* [TASK TO CARRY OUT]
Please tell how many lines in the data below contain the string "time", with case counting, and reply with the number alone.

====

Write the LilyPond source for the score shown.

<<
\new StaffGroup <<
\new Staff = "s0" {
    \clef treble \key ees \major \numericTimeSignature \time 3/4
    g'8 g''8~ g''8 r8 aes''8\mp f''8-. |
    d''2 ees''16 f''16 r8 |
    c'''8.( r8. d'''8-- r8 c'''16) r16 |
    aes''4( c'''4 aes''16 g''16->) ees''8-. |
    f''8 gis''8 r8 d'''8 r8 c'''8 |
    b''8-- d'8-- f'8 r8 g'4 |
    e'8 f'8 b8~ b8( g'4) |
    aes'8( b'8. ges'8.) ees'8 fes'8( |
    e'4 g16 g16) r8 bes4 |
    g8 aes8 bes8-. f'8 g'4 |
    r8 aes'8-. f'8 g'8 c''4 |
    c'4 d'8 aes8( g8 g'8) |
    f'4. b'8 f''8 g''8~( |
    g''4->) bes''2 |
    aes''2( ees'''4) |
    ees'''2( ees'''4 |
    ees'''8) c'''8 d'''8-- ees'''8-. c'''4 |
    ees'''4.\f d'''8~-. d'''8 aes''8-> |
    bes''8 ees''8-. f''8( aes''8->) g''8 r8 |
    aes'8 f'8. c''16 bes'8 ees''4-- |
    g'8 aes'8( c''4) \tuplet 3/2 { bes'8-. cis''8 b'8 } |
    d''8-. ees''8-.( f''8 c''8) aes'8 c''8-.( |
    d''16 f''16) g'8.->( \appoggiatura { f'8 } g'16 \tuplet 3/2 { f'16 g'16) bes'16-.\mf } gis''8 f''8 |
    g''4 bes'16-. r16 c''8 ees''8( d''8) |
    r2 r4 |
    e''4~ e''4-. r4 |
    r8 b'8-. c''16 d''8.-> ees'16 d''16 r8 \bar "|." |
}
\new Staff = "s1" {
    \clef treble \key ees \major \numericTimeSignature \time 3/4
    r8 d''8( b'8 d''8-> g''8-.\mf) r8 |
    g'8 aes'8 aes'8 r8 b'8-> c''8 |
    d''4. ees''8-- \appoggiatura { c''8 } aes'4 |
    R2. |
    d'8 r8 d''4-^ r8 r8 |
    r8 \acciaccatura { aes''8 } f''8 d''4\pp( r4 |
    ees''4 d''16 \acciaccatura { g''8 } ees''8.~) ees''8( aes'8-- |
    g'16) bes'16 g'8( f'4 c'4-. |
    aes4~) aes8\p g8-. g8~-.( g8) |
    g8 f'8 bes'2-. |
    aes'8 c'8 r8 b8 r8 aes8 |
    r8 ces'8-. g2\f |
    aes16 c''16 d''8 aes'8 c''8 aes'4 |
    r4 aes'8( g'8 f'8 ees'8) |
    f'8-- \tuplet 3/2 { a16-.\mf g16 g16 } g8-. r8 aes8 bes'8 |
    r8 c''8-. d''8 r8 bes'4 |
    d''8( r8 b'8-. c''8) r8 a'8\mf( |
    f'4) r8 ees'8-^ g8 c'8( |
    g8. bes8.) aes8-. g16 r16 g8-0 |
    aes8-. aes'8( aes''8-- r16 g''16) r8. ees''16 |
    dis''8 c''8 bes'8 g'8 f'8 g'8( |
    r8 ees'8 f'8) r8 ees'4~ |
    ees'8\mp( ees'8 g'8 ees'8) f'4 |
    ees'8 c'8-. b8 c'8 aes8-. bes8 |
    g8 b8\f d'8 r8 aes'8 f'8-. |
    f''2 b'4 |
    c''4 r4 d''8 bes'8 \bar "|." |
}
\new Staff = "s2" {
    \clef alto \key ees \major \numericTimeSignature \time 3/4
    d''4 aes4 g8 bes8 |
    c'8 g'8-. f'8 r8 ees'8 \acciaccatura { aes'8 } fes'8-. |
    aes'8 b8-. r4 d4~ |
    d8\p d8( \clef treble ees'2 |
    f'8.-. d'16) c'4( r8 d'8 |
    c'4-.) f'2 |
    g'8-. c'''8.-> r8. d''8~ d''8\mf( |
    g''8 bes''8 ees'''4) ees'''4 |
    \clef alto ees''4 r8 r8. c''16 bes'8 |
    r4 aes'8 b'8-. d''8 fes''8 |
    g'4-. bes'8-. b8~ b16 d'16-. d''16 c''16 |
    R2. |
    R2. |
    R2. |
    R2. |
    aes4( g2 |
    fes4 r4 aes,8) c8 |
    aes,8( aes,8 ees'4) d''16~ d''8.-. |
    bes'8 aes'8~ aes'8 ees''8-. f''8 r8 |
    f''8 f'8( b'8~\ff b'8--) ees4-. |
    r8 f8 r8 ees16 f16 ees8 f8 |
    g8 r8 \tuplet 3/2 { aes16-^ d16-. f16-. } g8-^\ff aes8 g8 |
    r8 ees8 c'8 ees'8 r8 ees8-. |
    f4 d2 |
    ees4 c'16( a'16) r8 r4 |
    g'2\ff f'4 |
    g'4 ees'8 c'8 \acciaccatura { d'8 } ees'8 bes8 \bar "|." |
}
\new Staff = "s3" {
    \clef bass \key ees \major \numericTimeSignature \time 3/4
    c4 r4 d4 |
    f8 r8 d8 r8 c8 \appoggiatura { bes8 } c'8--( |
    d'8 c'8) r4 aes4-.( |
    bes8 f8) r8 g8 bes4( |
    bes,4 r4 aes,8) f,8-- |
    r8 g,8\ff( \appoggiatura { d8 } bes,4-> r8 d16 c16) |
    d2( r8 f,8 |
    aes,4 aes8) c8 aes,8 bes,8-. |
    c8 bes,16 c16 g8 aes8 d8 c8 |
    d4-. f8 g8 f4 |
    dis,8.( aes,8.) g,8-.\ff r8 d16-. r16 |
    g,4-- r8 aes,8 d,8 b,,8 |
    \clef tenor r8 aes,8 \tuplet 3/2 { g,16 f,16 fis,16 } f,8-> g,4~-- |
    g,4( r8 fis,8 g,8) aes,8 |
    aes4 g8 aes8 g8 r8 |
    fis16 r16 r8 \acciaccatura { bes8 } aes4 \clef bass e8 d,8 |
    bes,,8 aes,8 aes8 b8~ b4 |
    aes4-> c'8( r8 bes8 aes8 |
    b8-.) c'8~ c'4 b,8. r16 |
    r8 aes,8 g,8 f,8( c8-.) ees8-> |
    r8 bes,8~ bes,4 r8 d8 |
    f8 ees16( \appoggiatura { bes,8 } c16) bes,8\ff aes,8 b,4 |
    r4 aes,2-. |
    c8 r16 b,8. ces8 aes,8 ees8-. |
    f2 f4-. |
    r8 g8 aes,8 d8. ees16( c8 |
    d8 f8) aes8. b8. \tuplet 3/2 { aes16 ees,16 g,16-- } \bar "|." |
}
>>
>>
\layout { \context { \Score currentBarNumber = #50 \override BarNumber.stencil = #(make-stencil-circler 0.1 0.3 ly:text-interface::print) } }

====

* [COMPLETE ANSWER]
4